**INFORMATION:**
>>>>>
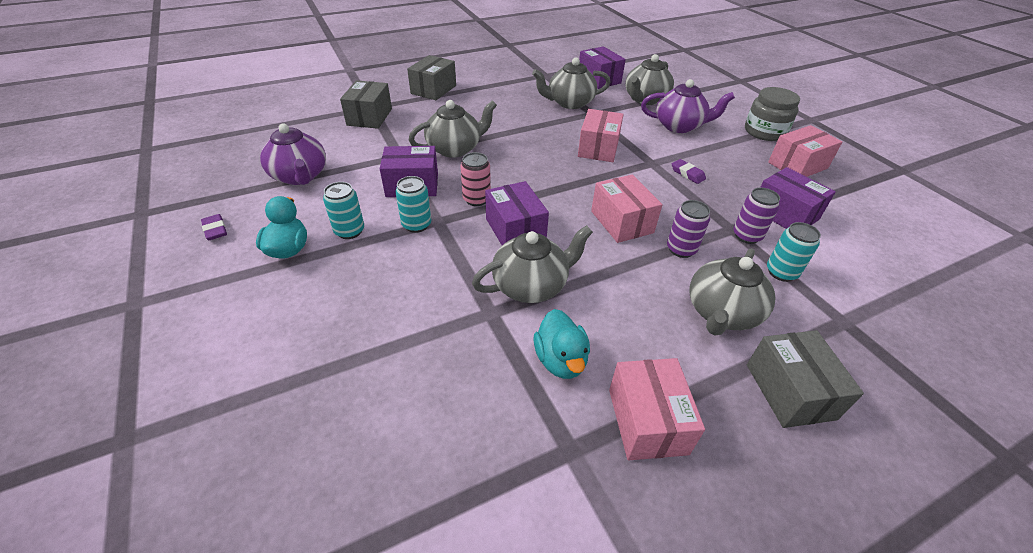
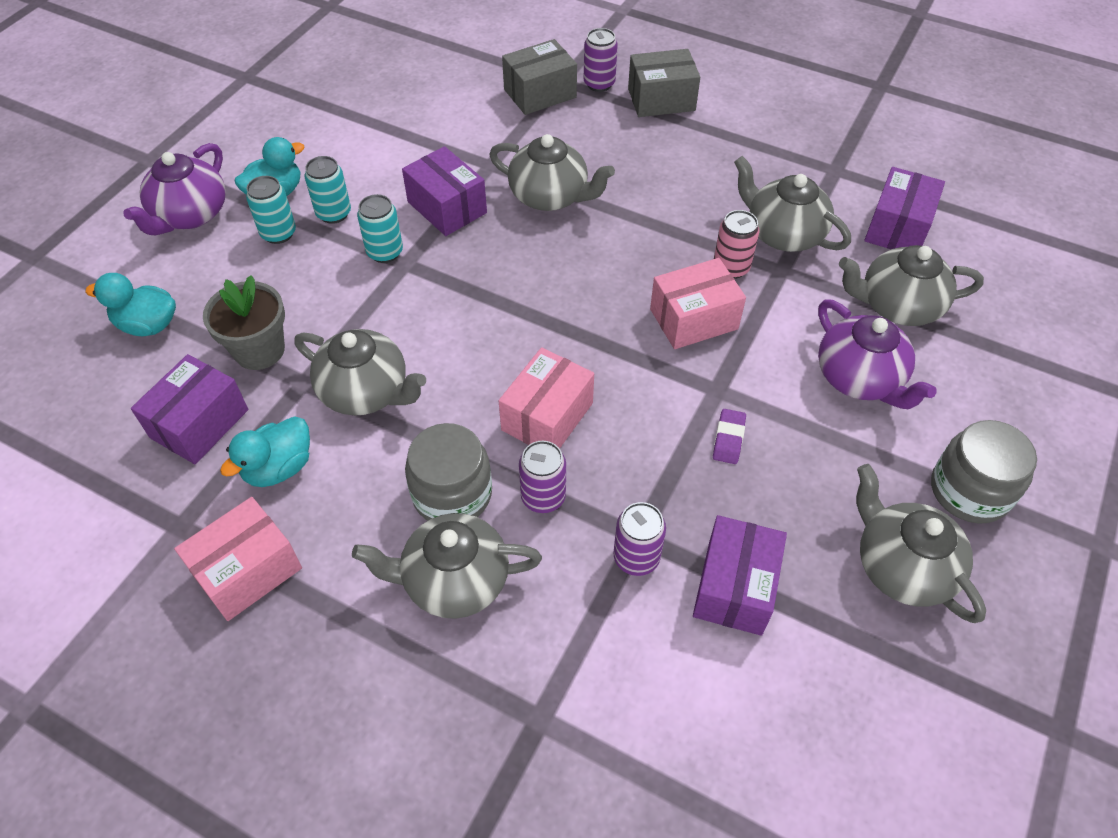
camera: 55 degrees right, 10 degrees up
purple eraser [201,214,227,240] -> none
purple teapot [260,124,326,185] -> purple teapot moved to [123,143,226,235]
pink can [460,152,491,206] -> pink can moved to [714,210,760,279]
purple box [485,181,549,245] -> purple box moved to [131,354,248,464]
grey box [747,330,864,428] -> none
turquoise can [767,222,821,282] -> turquoise can moved to [246,176,296,244]
pink box [768,125,842,177] -> grey teapot [856,464,986,623]
none -> turquoise duck [85,273,176,336]
none -> grey flower pot [203,275,285,370]
none -> grey jar [405,423,492,521]
none -> purple can [584,28,618,92]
<<<<<
The pictures in the data should be omitted, and every remaining line set down exactly.

**WRITTEN REPLY:**
camera: 55 degrees right, 10 degrees up
purple eraser [201,214,227,240] -> none
purple teapot [260,124,326,185] -> purple teapot moved to [123,143,226,235]
pink can [460,152,491,206] -> pink can moved to [714,210,760,279]
purple box [485,181,549,245] -> purple box moved to [131,354,248,464]
grey box [747,330,864,428] -> none
turquoise can [767,222,821,282] -> turquoise can moved to [246,176,296,244]
pink box [768,125,842,177] -> grey teapot [856,464,986,623]
none -> turquoise duck [85,273,176,336]
none -> grey flower pot [203,275,285,370]
none -> grey jar [405,423,492,521]
none -> purple can [584,28,618,92]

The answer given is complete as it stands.